*SUPPLIED MATERIAL*:
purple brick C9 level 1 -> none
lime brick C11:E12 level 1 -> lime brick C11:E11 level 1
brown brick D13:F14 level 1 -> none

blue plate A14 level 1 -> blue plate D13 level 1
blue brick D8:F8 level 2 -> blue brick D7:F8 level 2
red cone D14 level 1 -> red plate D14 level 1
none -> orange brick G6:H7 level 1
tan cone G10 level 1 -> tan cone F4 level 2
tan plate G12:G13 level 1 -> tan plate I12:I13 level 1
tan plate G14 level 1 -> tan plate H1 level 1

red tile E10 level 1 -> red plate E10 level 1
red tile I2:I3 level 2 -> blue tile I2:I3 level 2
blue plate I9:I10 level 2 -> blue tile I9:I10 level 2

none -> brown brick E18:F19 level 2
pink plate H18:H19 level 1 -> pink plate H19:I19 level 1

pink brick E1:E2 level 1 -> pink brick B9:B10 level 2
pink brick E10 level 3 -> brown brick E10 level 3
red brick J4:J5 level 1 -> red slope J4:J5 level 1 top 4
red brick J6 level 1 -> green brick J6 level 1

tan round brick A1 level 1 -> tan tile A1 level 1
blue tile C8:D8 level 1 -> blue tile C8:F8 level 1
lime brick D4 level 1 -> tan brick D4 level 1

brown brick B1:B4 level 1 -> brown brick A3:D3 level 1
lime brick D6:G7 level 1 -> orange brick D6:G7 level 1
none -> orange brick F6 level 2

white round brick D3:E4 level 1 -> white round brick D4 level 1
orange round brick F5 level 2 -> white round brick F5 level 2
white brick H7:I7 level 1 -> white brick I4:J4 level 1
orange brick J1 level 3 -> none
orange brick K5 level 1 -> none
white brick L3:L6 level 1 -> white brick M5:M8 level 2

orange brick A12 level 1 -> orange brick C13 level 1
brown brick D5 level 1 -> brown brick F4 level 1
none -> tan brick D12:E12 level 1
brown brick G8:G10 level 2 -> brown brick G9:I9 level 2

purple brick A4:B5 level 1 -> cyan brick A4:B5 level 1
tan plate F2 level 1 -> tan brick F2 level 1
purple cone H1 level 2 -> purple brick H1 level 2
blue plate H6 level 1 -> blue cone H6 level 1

*WHAT TO WORK ON*: Print each entry above again, exactly as it was given.

*EXERCISE SOLUTION*:
purple brick C9 level 1 -> none
lime brick C11:E12 level 1 -> lime brick C11:E11 level 1
brown brick D13:F14 level 1 -> none

blue plate A14 level 1 -> blue plate D13 level 1
blue brick D8:F8 level 2 -> blue brick D7:F8 level 2
red cone D14 level 1 -> red plate D14 level 1
none -> orange brick G6:H7 level 1
tan cone G10 level 1 -> tan cone F4 level 2
tan plate G12:G13 level 1 -> tan plate I12:I13 level 1
tan plate G14 level 1 -> tan plate H1 level 1

red tile E10 level 1 -> red plate E10 level 1
red tile I2:I3 level 2 -> blue tile I2:I3 level 2
blue plate I9:I10 level 2 -> blue tile I9:I10 level 2

none -> brown brick E18:F19 level 2
pink plate H18:H19 level 1 -> pink plate H19:I19 level 1

pink brick E1:E2 level 1 -> pink brick B9:B10 level 2
pink brick E10 level 3 -> brown brick E10 level 3
red brick J4:J5 level 1 -> red slope J4:J5 level 1 top 4
red brick J6 level 1 -> green brick J6 level 1

tan round brick A1 level 1 -> tan tile A1 level 1
blue tile C8:D8 level 1 -> blue tile C8:F8 level 1
lime brick D4 level 1 -> tan brick D4 level 1

brown brick B1:B4 level 1 -> brown brick A3:D3 level 1
lime brick D6:G7 level 1 -> orange brick D6:G7 level 1
none -> orange brick F6 level 2

white round brick D3:E4 level 1 -> white round brick D4 level 1
orange round brick F5 level 2 -> white round brick F5 level 2
white brick H7:I7 level 1 -> white brick I4:J4 level 1
orange brick J1 level 3 -> none
orange brick K5 level 1 -> none
white brick L3:L6 level 1 -> white brick M5:M8 level 2

orange brick A12 level 1 -> orange brick C13 level 1
brown brick D5 level 1 -> brown brick F4 level 1
none -> tan brick D12:E12 level 1
brown brick G8:G10 level 2 -> brown brick G9:I9 level 2

purple brick A4:B5 level 1 -> cyan brick A4:B5 level 1
tan plate F2 level 1 -> tan brick F2 level 1
purple cone H1 level 2 -> purple brick H1 level 2
blue plate H6 level 1 -> blue cone H6 level 1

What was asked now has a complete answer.